[Opening Data shown section]

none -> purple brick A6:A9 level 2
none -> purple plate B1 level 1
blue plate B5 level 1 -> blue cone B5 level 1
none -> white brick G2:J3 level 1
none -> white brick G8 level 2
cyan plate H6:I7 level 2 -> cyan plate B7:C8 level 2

[Closing Data shown section]
[Opening Data shown section]

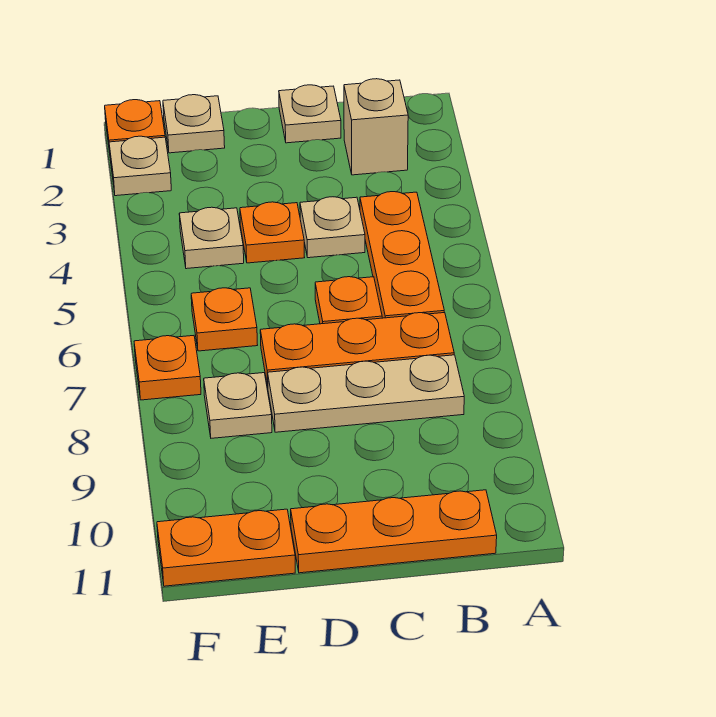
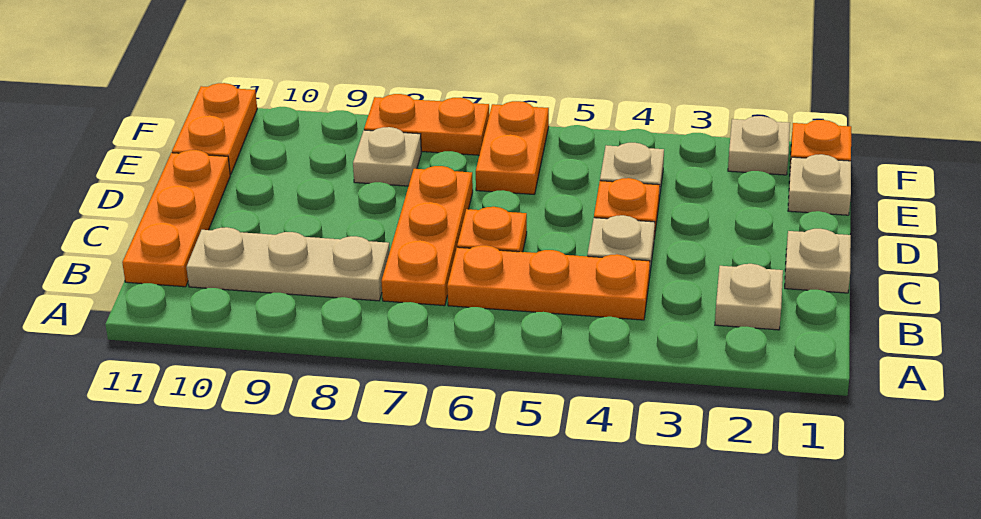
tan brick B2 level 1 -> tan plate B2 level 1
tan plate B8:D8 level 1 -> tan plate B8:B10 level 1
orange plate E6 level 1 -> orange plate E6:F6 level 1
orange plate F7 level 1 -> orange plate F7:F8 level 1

[Closing Data shown section]

• Directions for this task
In the material above, transcribe exactly the lines beginning at the one with "none -> purple brick A6:A9 level 2" and ending at the one with "cyan plate H6:I7", both included.

• Solution below
none -> purple brick A6:A9 level 2
none -> purple plate B1 level 1
blue plate B5 level 1 -> blue cone B5 level 1
none -> white brick G2:J3 level 1
none -> white brick G8 level 2
cyan plate H6:I7 level 2 -> cyan plate B7:C8 level 2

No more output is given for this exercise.